### TASK BRIEF
In the records below, find the line with "pink bowling pin: 8 -> 11" and repeat exactly every line from it through the line with "yellow lemon: 9 -> 11". Pictures stay out.

### EXCERPTED DATA
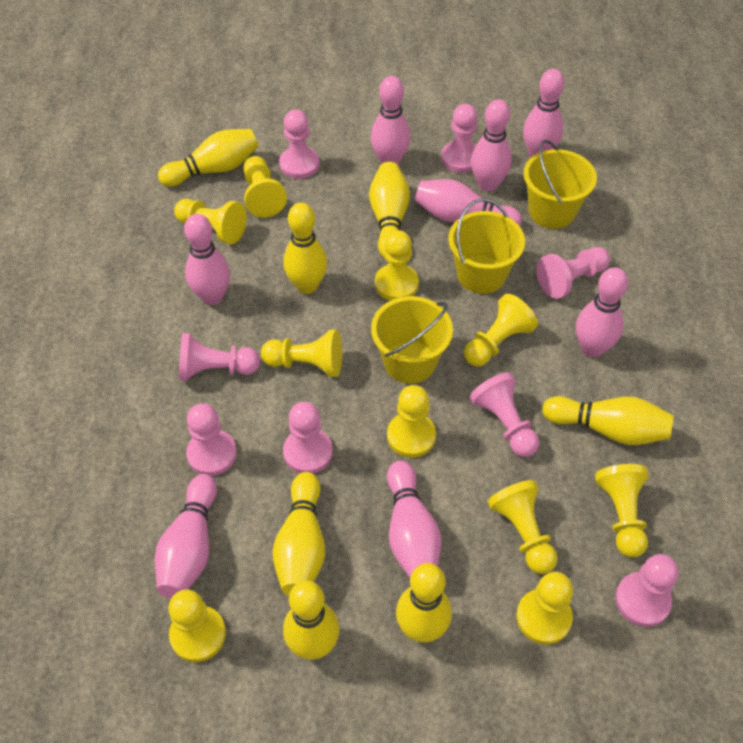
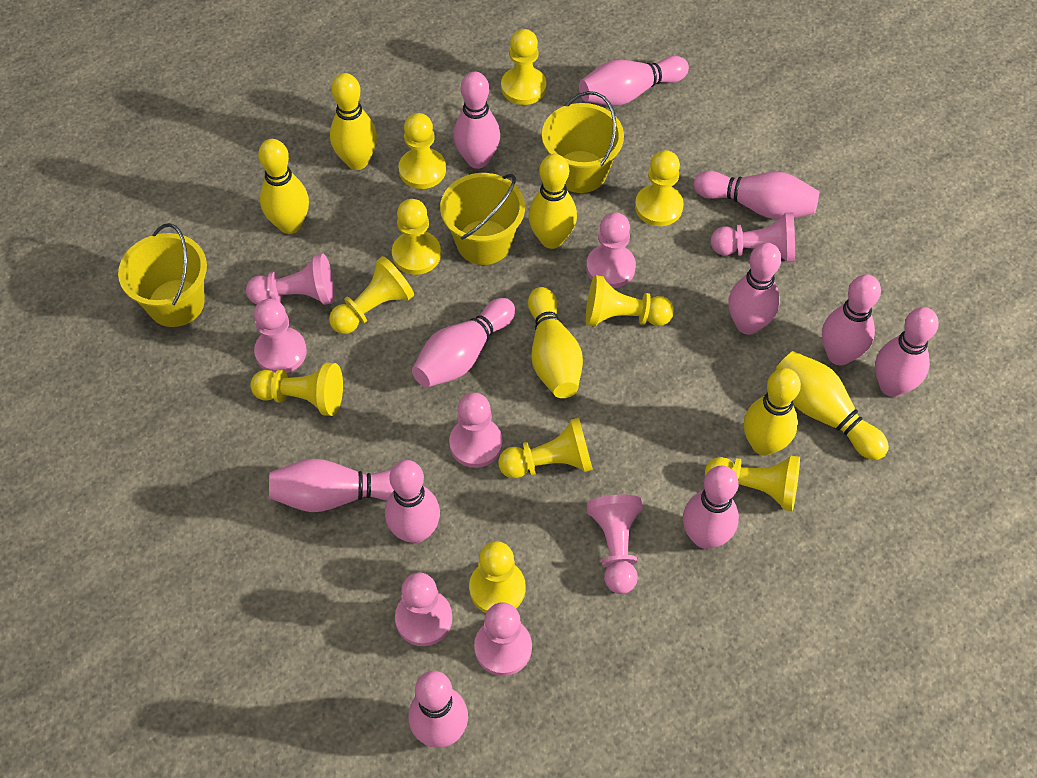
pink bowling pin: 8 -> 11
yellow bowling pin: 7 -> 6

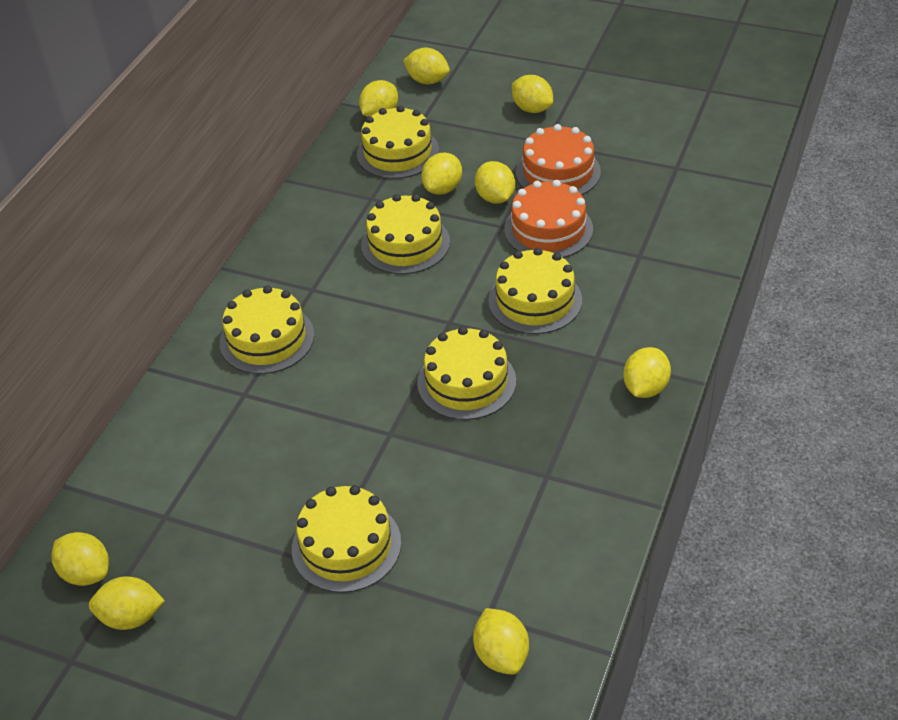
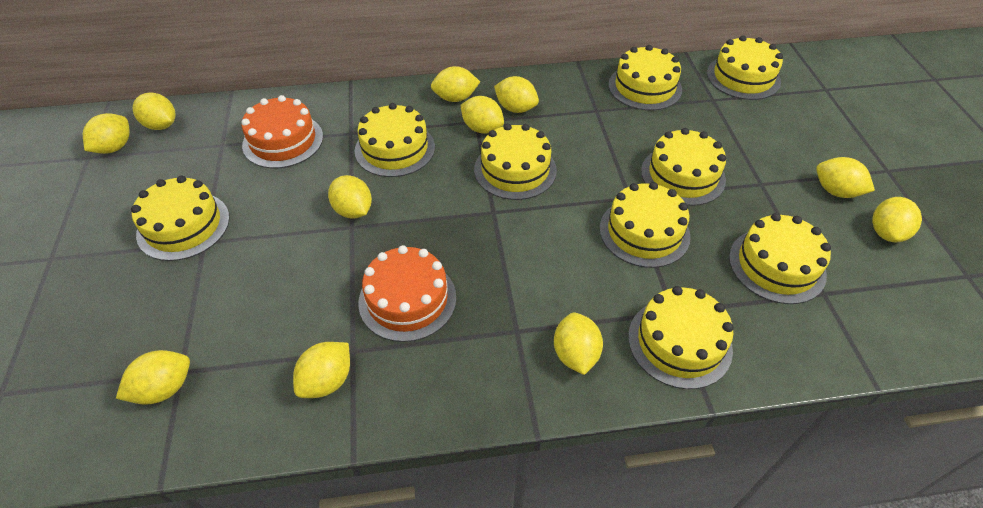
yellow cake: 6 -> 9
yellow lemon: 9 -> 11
* * *
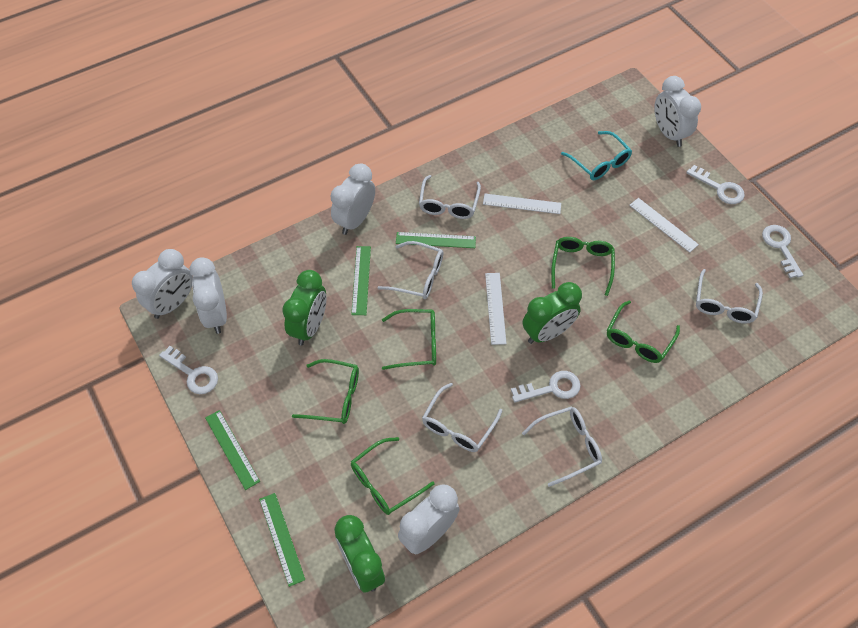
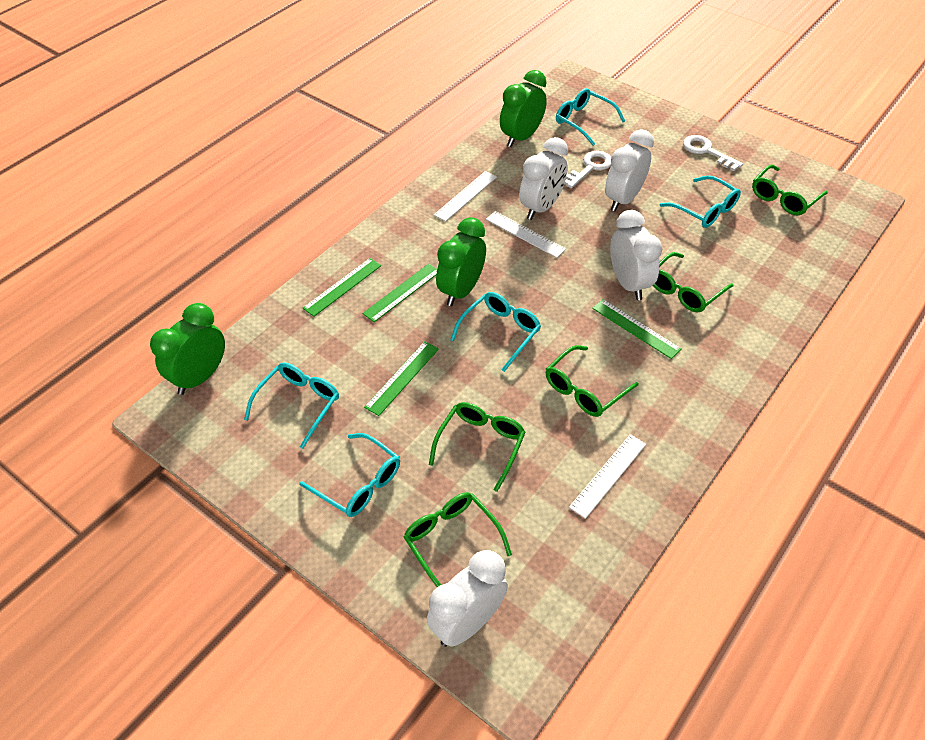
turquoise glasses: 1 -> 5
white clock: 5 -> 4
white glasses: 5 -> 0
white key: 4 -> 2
---
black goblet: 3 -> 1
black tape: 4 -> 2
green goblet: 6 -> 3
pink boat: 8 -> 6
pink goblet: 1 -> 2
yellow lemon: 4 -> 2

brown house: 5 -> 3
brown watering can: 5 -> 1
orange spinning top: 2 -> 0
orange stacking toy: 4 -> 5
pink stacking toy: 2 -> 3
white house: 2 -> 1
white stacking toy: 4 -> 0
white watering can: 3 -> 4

### ANSWER BOX
pink bowling pin: 8 -> 11
yellow bowling pin: 7 -> 6

yellow cake: 6 -> 9
yellow lemon: 9 -> 11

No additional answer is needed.